> _INSTRUCTIONS TO FOLLOW_
Copy out the data exactly as it appears, without a single image.

--- EXTRACTED DATA ---

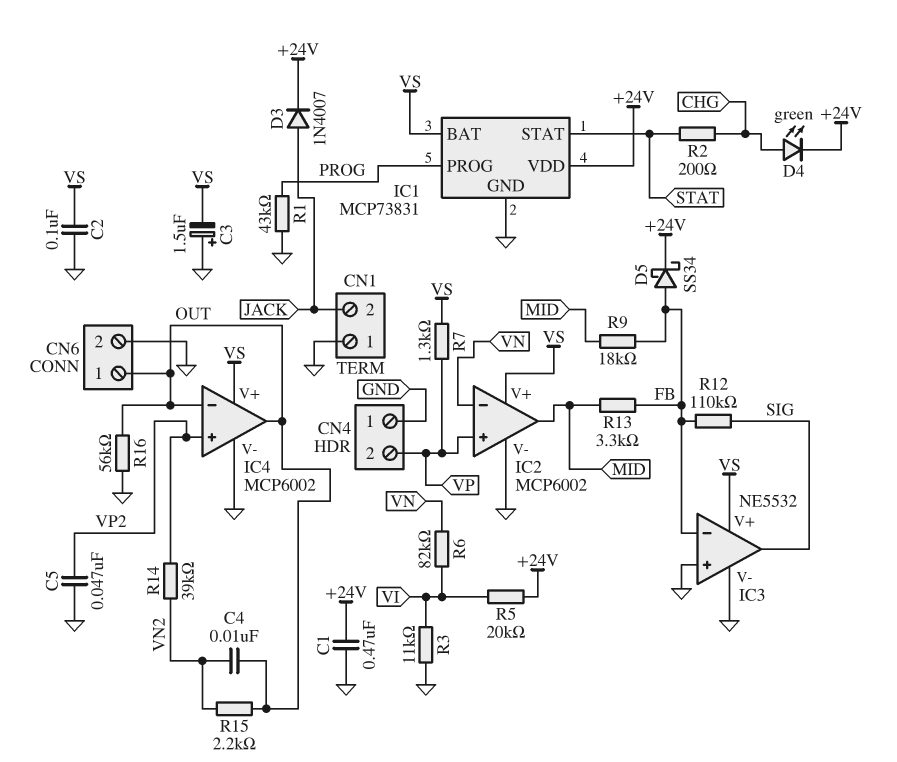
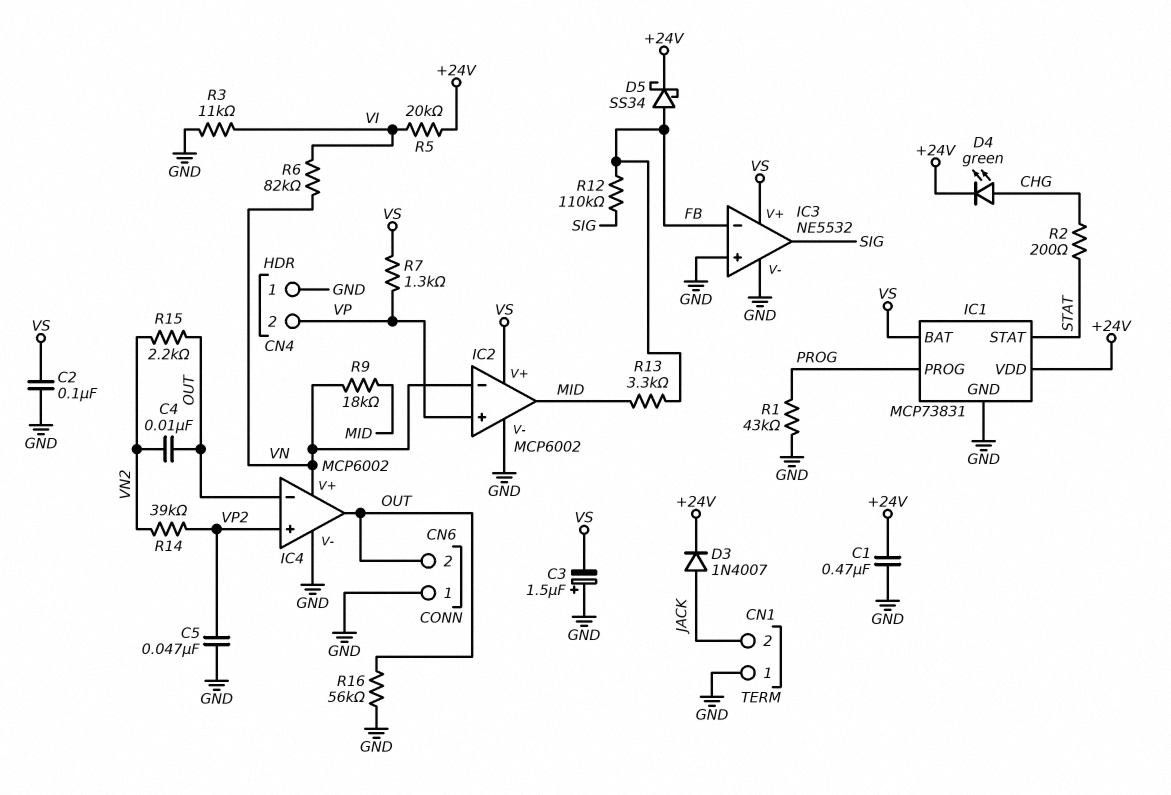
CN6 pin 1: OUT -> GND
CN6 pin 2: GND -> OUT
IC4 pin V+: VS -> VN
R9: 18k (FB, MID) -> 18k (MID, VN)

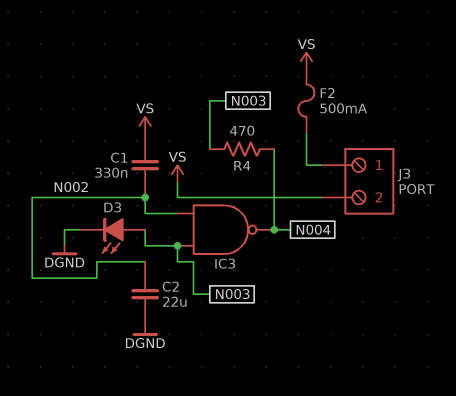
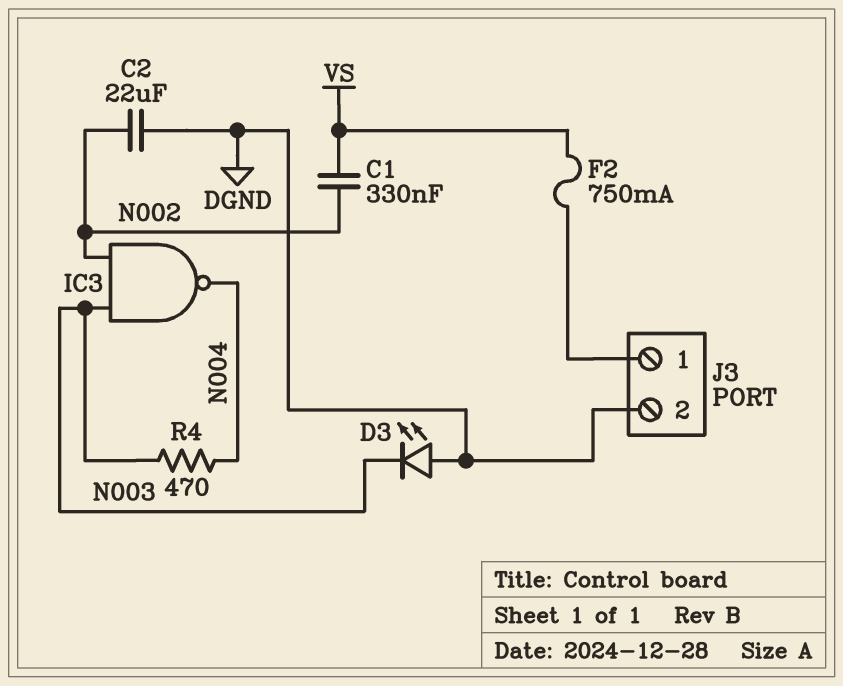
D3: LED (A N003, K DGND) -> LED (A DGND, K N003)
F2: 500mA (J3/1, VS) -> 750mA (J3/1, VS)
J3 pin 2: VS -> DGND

---

> _EXERCISE RESULT_
CN6 pin 1: OUT -> GND
CN6 pin 2: GND -> OUT
IC4 pin V+: VS -> VN
R9: 18k (FB, MID) -> 18k (MID, VN)

D3: LED (A N003, K DGND) -> LED (A DGND, K N003)
F2: 500mA (J3/1, VS) -> 750mA (J3/1, VS)
J3 pin 2: VS -> DGND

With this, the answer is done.